_Given data_
*** Block opens ***

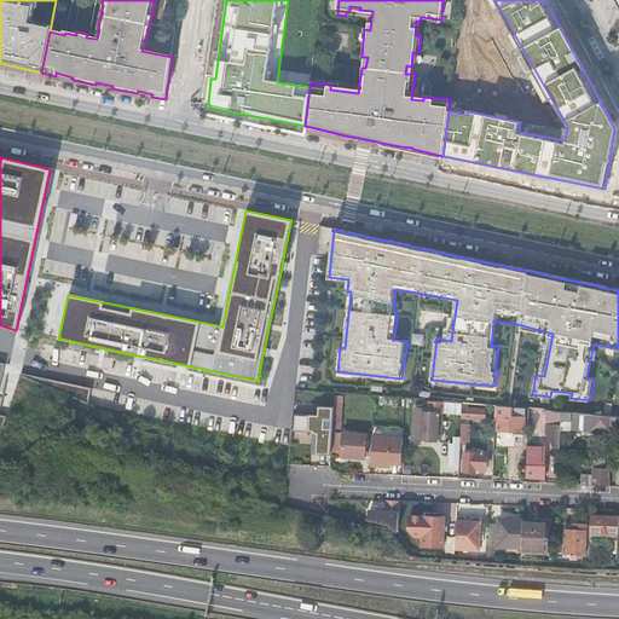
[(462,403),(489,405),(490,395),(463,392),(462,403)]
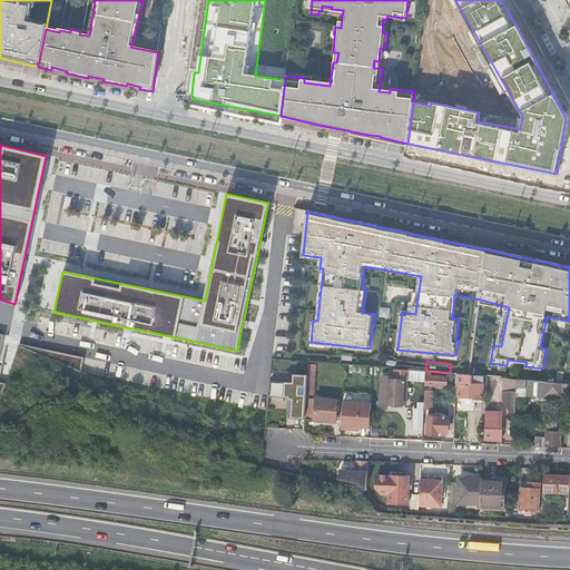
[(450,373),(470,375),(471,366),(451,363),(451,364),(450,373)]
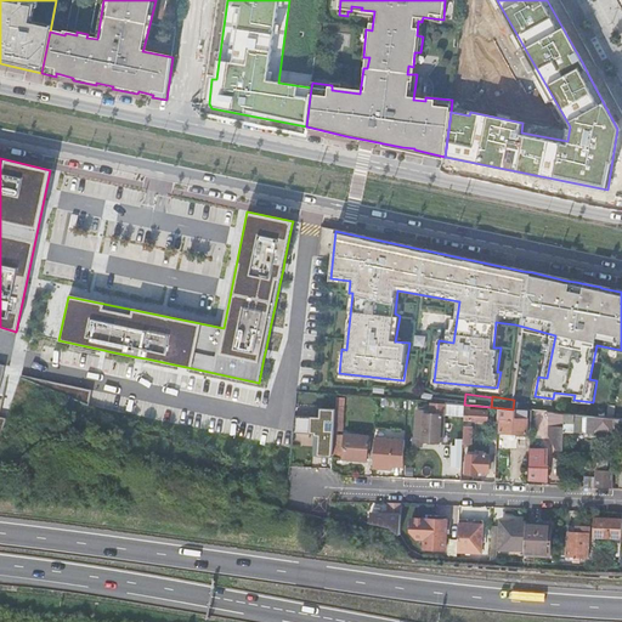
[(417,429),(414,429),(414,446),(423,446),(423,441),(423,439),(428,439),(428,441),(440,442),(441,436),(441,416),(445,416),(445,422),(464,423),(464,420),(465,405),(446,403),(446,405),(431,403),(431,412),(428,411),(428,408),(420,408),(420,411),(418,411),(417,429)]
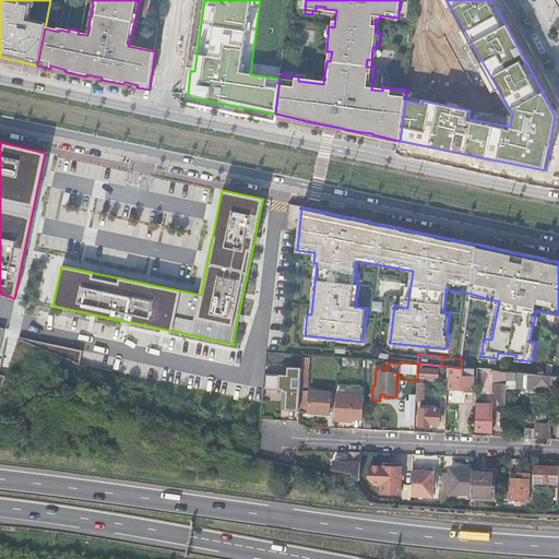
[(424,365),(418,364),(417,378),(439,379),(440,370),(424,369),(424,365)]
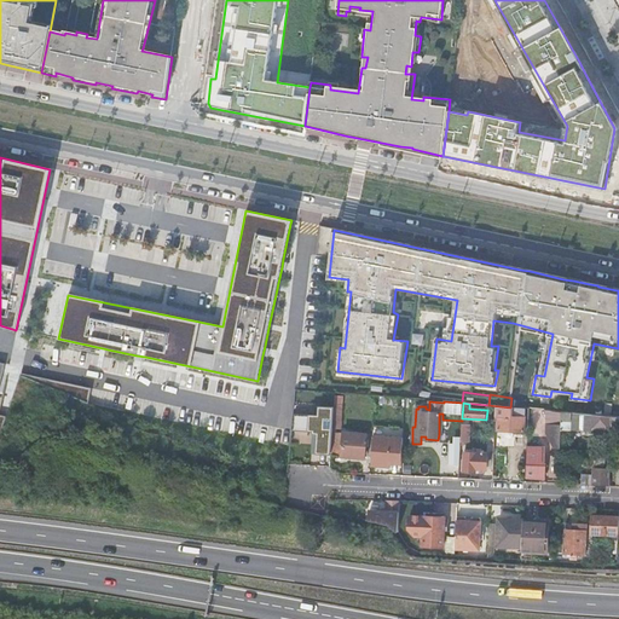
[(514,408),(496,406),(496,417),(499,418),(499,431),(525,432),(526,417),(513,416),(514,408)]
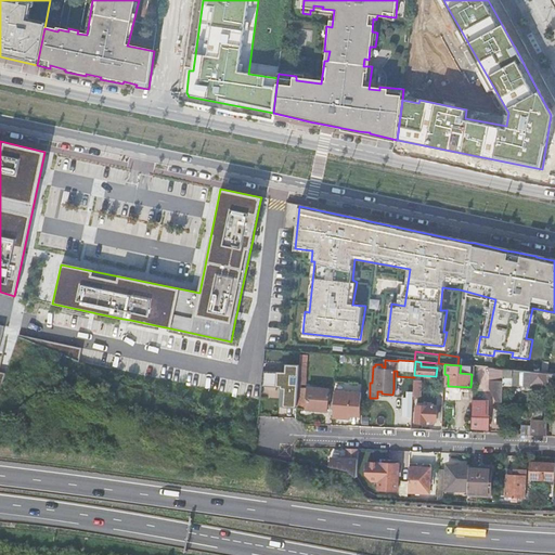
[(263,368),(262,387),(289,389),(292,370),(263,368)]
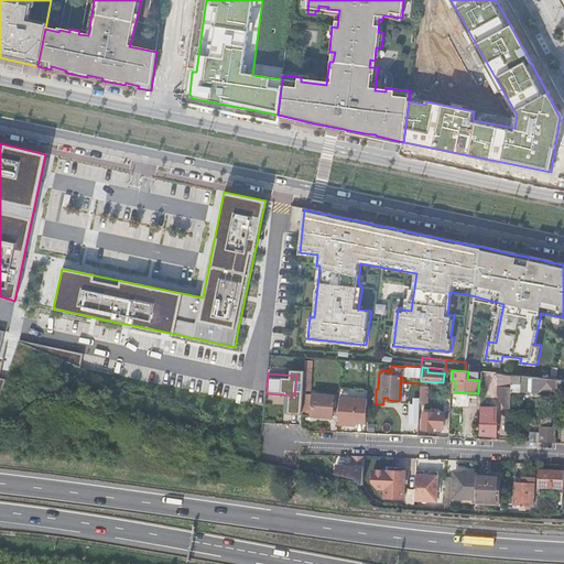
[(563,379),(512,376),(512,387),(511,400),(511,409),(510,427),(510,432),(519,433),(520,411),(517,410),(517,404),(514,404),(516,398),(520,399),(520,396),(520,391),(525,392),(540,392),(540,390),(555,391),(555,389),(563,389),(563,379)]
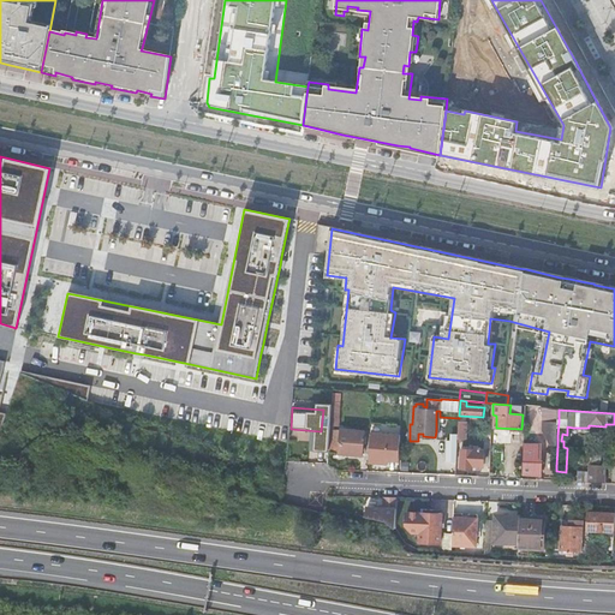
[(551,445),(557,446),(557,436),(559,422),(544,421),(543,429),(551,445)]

*** Block closes ***

_What the task requires_
When an image appears in the data, skip it and output the rest exactly.

_Your response_
[(462,403),(489,405),(490,395),(463,392),(462,403)]
[(450,373),(470,375),(471,366),(451,363),(451,364),(450,373)]
[(417,429),(414,429),(414,446),(423,446),(423,441),(423,439),(428,439),(428,441),(440,442),(441,436),(441,416),(445,416),(445,422),(464,423),(464,420),(465,405),(446,403),(446,405),(431,403),(431,412),(428,411),(428,408),(420,408),(420,411),(418,411),(417,429)]
[(424,365),(418,364),(417,378),(439,379),(440,370),(424,369),(424,365)]
[(514,408),(496,406),(496,417),(499,418),(499,431),(525,432),(526,417),(513,416),(514,408)]
[(263,368),(262,387),(289,389),(292,370),(263,368)]
[(563,379),(512,376),(512,387),(511,400),(511,409),(510,427),(510,432),(519,433),(520,411),(517,410),(517,404),(514,404),(516,398),(520,399),(520,396),(520,391),(525,392),(540,392),(540,390),(555,391),(555,389),(563,389),(563,379)]
[(551,445),(557,446),(557,436),(559,422),(544,421),(543,429),(551,445)]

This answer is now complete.